» Task directions
Report every line of the records that includes the word "none".

» Information

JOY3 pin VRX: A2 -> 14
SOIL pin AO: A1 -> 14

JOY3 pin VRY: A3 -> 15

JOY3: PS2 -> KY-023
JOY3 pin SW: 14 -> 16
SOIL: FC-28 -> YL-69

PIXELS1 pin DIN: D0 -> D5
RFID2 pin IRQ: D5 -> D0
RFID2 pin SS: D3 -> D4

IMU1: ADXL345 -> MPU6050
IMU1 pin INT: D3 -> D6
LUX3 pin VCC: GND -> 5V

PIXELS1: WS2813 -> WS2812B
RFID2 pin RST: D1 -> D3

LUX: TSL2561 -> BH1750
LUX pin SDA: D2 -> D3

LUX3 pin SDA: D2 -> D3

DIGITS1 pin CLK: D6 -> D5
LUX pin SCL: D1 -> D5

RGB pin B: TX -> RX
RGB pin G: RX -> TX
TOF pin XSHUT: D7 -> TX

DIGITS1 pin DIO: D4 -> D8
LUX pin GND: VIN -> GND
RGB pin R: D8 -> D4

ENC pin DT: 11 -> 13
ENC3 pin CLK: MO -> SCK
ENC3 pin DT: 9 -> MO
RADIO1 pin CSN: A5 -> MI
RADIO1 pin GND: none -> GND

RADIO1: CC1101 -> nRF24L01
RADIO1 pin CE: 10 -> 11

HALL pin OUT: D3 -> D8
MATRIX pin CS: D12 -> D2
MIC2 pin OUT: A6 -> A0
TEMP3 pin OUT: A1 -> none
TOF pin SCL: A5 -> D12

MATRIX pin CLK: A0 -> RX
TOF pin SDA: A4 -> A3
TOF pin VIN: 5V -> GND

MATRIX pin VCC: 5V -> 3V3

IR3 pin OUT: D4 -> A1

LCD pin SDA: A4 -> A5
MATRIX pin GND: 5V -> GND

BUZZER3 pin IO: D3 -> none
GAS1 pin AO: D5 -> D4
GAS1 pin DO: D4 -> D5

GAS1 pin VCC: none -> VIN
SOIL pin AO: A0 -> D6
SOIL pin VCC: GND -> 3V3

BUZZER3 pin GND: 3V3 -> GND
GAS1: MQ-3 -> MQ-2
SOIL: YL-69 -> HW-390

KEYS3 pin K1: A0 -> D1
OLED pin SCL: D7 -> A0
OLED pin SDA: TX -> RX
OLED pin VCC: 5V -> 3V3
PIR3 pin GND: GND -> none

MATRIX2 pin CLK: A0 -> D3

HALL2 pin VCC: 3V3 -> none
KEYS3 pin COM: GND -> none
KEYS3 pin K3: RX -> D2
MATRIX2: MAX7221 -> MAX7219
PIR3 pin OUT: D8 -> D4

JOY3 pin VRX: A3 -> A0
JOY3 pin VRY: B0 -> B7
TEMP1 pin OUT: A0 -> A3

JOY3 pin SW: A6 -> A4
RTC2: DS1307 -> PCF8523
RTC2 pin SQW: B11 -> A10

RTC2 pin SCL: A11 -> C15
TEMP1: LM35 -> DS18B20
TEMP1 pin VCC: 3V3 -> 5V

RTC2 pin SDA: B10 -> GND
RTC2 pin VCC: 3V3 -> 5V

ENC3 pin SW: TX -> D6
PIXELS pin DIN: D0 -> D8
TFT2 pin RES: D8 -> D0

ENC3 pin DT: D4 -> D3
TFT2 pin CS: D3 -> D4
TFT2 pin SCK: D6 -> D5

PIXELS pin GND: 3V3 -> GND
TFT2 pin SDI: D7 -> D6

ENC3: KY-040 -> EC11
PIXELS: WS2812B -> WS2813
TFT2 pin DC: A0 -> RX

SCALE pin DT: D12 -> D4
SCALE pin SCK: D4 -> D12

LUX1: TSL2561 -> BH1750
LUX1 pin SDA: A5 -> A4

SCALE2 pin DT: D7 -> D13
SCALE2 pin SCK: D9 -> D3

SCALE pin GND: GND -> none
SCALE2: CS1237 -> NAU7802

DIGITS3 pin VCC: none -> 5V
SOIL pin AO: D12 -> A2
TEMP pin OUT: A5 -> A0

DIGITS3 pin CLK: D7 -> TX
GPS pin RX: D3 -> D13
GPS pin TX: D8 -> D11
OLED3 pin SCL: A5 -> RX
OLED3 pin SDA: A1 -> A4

» Exercise solution
RADIO1 pin GND: none -> GND
TEMP3 pin OUT: A1 -> none
BUZZER3 pin IO: D3 -> none
GAS1 pin VCC: none -> VIN
PIR3 pin GND: GND -> none
HALL2 pin VCC: 3V3 -> none
KEYS3 pin COM: GND -> none
SCALE pin GND: GND -> none
DIGITS3 pin VCC: none -> 5V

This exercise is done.